* **PROBLEM**
In the listing below, find the line with "purple plate F3:H3 level 1 -> none" and the line with "yellow brick A4:D4". Repeat those two lines and all lines between them exactly.

START MATERIALS PROVIDED

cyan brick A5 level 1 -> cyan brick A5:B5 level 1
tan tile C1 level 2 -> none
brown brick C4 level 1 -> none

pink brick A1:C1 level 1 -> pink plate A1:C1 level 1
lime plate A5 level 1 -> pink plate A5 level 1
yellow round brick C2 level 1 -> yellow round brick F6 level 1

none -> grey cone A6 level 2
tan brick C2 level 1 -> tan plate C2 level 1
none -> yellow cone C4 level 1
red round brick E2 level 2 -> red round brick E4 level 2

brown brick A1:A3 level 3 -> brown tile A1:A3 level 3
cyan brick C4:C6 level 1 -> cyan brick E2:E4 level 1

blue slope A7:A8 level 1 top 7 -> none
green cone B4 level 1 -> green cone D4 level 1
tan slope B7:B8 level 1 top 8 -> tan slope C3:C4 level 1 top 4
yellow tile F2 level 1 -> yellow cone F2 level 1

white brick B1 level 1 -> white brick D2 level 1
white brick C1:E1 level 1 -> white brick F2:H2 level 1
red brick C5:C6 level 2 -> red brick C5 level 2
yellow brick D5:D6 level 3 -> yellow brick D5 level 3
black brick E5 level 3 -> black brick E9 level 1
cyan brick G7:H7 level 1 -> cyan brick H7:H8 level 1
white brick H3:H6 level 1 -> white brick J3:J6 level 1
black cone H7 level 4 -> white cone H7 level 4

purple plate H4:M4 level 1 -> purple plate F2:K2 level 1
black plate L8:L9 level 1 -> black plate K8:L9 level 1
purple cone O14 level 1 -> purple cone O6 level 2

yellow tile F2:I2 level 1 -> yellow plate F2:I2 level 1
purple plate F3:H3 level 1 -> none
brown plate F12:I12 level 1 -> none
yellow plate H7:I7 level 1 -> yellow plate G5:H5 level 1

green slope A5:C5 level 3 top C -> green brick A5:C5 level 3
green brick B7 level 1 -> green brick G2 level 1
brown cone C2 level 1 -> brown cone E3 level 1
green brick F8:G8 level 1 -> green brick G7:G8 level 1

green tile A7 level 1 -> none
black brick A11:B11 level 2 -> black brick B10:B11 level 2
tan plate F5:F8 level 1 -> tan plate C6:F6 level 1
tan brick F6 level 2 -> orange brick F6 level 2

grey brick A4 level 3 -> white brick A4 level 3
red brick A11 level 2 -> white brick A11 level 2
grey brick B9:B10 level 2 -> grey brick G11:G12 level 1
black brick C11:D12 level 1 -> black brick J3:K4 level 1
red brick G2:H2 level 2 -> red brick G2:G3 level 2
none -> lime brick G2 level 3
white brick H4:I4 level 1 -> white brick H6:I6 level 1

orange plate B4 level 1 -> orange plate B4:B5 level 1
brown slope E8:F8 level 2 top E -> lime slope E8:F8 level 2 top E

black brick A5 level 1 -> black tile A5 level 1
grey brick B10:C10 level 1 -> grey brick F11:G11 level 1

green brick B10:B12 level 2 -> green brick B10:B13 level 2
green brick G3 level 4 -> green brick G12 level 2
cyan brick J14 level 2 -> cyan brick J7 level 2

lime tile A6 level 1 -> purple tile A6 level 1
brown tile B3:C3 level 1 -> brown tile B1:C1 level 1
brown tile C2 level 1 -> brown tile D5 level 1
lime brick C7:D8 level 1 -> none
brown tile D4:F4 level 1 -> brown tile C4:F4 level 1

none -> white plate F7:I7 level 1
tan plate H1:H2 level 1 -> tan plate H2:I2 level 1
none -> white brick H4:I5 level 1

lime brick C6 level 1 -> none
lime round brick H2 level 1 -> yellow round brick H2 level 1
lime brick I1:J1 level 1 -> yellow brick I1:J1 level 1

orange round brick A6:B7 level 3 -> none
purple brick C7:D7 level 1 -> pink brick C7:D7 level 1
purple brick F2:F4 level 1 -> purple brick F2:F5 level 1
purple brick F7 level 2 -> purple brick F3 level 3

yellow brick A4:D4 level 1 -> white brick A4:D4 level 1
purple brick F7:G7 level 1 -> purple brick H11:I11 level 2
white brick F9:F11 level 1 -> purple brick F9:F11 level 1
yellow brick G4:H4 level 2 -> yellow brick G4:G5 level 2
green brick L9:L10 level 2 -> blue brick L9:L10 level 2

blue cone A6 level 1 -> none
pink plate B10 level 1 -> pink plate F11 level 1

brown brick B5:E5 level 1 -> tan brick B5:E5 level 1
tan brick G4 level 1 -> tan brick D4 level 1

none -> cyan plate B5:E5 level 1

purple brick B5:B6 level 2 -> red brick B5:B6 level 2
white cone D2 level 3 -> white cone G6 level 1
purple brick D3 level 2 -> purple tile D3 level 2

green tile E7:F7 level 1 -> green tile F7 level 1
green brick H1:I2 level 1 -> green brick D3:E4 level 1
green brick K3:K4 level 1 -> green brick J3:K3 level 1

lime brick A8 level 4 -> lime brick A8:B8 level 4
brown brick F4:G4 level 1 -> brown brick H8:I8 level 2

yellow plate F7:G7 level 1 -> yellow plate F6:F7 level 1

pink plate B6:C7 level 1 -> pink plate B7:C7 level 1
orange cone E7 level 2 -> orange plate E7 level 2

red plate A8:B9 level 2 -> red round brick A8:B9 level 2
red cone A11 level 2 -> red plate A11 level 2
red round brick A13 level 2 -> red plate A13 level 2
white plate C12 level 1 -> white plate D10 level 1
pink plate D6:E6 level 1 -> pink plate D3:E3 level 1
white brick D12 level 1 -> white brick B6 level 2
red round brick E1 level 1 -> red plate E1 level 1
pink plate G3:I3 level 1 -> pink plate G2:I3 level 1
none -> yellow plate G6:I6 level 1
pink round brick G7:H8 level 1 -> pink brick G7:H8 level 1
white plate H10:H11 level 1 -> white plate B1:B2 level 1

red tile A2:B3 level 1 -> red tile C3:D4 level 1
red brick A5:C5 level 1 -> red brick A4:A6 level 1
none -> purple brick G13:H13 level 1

END MATERIALS PROVIDED

* **TASK ANSWER**
purple plate F3:H3 level 1 -> none
brown plate F12:I12 level 1 -> none
yellow plate H7:I7 level 1 -> yellow plate G5:H5 level 1

green slope A5:C5 level 3 top C -> green brick A5:C5 level 3
green brick B7 level 1 -> green brick G2 level 1
brown cone C2 level 1 -> brown cone E3 level 1
green brick F8:G8 level 1 -> green brick G7:G8 level 1

green tile A7 level 1 -> none
black brick A11:B11 level 2 -> black brick B10:B11 level 2
tan plate F5:F8 level 1 -> tan plate C6:F6 level 1
tan brick F6 level 2 -> orange brick F6 level 2

grey brick A4 level 3 -> white brick A4 level 3
red brick A11 level 2 -> white brick A11 level 2
grey brick B9:B10 level 2 -> grey brick G11:G12 level 1
black brick C11:D12 level 1 -> black brick J3:K4 level 1
red brick G2:H2 level 2 -> red brick G2:G3 level 2
none -> lime brick G2 level 3
white brick H4:I4 level 1 -> white brick H6:I6 level 1

orange plate B4 level 1 -> orange plate B4:B5 level 1
brown slope E8:F8 level 2 top E -> lime slope E8:F8 level 2 top E

black brick A5 level 1 -> black tile A5 level 1
grey brick B10:C10 level 1 -> grey brick F11:G11 level 1

green brick B10:B12 level 2 -> green brick B10:B13 level 2
green brick G3 level 4 -> green brick G12 level 2
cyan brick J14 level 2 -> cyan brick J7 level 2

lime tile A6 level 1 -> purple tile A6 level 1
brown tile B3:C3 level 1 -> brown tile B1:C1 level 1
brown tile C2 level 1 -> brown tile D5 level 1
lime brick C7:D8 level 1 -> none
brown tile D4:F4 level 1 -> brown tile C4:F4 level 1

none -> white plate F7:I7 level 1
tan plate H1:H2 level 1 -> tan plate H2:I2 level 1
none -> white brick H4:I5 level 1

lime brick C6 level 1 -> none
lime round brick H2 level 1 -> yellow round brick H2 level 1
lime brick I1:J1 level 1 -> yellow brick I1:J1 level 1

orange round brick A6:B7 level 3 -> none
purple brick C7:D7 level 1 -> pink brick C7:D7 level 1
purple brick F2:F4 level 1 -> purple brick F2:F5 level 1
purple brick F7 level 2 -> purple brick F3 level 3

yellow brick A4:D4 level 1 -> white brick A4:D4 level 1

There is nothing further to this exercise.